**Problem**:
Your task is to write out all of the records once more, exactly.

Top of Source material

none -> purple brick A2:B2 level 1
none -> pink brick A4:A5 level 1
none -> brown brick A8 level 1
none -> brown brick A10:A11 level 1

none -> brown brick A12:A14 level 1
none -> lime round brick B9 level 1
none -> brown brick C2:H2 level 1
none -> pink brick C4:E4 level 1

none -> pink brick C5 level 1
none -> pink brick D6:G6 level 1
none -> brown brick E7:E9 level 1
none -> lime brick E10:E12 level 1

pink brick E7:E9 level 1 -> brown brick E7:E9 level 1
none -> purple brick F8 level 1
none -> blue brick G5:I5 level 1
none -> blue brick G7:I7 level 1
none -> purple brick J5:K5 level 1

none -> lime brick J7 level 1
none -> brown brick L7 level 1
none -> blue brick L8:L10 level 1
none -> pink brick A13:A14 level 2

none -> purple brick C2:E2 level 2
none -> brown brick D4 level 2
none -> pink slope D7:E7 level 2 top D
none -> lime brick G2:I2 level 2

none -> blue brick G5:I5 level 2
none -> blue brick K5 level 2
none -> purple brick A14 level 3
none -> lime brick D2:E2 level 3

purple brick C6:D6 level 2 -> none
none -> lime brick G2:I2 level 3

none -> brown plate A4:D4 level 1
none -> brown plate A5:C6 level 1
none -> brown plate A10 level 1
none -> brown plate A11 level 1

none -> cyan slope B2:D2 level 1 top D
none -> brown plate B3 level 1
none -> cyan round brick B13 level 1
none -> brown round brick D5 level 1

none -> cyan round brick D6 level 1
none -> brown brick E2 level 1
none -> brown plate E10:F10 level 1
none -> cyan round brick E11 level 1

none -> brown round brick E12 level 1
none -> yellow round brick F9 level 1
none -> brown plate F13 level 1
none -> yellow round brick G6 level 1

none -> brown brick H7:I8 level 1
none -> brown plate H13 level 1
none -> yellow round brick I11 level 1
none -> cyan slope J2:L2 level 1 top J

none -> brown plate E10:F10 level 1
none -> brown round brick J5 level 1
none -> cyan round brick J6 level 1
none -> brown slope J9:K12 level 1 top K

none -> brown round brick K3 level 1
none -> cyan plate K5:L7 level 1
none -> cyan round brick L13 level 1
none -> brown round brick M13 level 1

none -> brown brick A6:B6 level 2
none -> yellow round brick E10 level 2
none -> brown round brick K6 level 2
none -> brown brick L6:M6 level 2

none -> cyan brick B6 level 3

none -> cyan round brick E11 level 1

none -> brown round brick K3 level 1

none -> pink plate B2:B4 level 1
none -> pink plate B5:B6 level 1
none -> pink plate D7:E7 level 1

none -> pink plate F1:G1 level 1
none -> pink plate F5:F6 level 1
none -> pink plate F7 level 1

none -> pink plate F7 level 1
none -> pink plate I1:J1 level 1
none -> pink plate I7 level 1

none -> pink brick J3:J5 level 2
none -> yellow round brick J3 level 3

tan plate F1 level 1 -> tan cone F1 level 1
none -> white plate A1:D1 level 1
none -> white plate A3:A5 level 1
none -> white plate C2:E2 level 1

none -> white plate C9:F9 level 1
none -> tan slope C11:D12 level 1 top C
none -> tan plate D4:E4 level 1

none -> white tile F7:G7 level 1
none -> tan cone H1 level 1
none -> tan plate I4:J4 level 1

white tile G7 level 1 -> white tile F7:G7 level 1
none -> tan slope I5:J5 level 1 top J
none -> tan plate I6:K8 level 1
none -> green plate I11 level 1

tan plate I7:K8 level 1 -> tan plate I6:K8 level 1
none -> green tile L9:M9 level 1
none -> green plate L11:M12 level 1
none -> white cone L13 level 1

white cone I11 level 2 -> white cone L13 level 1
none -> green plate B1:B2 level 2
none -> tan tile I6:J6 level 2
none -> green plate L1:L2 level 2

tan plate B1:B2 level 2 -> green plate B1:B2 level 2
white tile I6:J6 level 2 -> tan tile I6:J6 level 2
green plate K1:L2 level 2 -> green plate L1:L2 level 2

Bottom of Source material

**Response**:
none -> purple brick A2:B2 level 1
none -> pink brick A4:A5 level 1
none -> brown brick A8 level 1
none -> brown brick A10:A11 level 1

none -> brown brick A12:A14 level 1
none -> lime round brick B9 level 1
none -> brown brick C2:H2 level 1
none -> pink brick C4:E4 level 1

none -> pink brick C5 level 1
none -> pink brick D6:G6 level 1
none -> brown brick E7:E9 level 1
none -> lime brick E10:E12 level 1

pink brick E7:E9 level 1 -> brown brick E7:E9 level 1
none -> purple brick F8 level 1
none -> blue brick G5:I5 level 1
none -> blue brick G7:I7 level 1
none -> purple brick J5:K5 level 1

none -> lime brick J7 level 1
none -> brown brick L7 level 1
none -> blue brick L8:L10 level 1
none -> pink brick A13:A14 level 2

none -> purple brick C2:E2 level 2
none -> brown brick D4 level 2
none -> pink slope D7:E7 level 2 top D
none -> lime brick G2:I2 level 2

none -> blue brick G5:I5 level 2
none -> blue brick K5 level 2
none -> purple brick A14 level 3
none -> lime brick D2:E2 level 3

purple brick C6:D6 level 2 -> none
none -> lime brick G2:I2 level 3

none -> brown plate A4:D4 level 1
none -> brown plate A5:C6 level 1
none -> brown plate A10 level 1
none -> brown plate A11 level 1

none -> cyan slope B2:D2 level 1 top D
none -> brown plate B3 level 1
none -> cyan round brick B13 level 1
none -> brown round brick D5 level 1

none -> cyan round brick D6 level 1
none -> brown brick E2 level 1
none -> brown plate E10:F10 level 1
none -> cyan round brick E11 level 1

none -> brown round brick E12 level 1
none -> yellow round brick F9 level 1
none -> brown plate F13 level 1
none -> yellow round brick G6 level 1

none -> brown brick H7:I8 level 1
none -> brown plate H13 level 1
none -> yellow round brick I11 level 1
none -> cyan slope J2:L2 level 1 top J

none -> brown plate E10:F10 level 1
none -> brown round brick J5 level 1
none -> cyan round brick J6 level 1
none -> brown slope J9:K12 level 1 top K

none -> brown round brick K3 level 1
none -> cyan plate K5:L7 level 1
none -> cyan round brick L13 level 1
none -> brown round brick M13 level 1

none -> brown brick A6:B6 level 2
none -> yellow round brick E10 level 2
none -> brown round brick K6 level 2
none -> brown brick L6:M6 level 2

none -> cyan brick B6 level 3

none -> cyan round brick E11 level 1

none -> brown round brick K3 level 1

none -> pink plate B2:B4 level 1
none -> pink plate B5:B6 level 1
none -> pink plate D7:E7 level 1

none -> pink plate F1:G1 level 1
none -> pink plate F5:F6 level 1
none -> pink plate F7 level 1

none -> pink plate F7 level 1
none -> pink plate I1:J1 level 1
none -> pink plate I7 level 1

none -> pink brick J3:J5 level 2
none -> yellow round brick J3 level 3

tan plate F1 level 1 -> tan cone F1 level 1
none -> white plate A1:D1 level 1
none -> white plate A3:A5 level 1
none -> white plate C2:E2 level 1

none -> white plate C9:F9 level 1
none -> tan slope C11:D12 level 1 top C
none -> tan plate D4:E4 level 1

none -> white tile F7:G7 level 1
none -> tan cone H1 level 1
none -> tan plate I4:J4 level 1

white tile G7 level 1 -> white tile F7:G7 level 1
none -> tan slope I5:J5 level 1 top J
none -> tan plate I6:K8 level 1
none -> green plate I11 level 1

tan plate I7:K8 level 1 -> tan plate I6:K8 level 1
none -> green tile L9:M9 level 1
none -> green plate L11:M12 level 1
none -> white cone L13 level 1

white cone I11 level 2 -> white cone L13 level 1
none -> green plate B1:B2 level 2
none -> tan tile I6:J6 level 2
none -> green plate L1:L2 level 2

tan plate B1:B2 level 2 -> green plate B1:B2 level 2
white tile I6:J6 level 2 -> tan tile I6:J6 level 2
green plate K1:L2 level 2 -> green plate L1:L2 level 2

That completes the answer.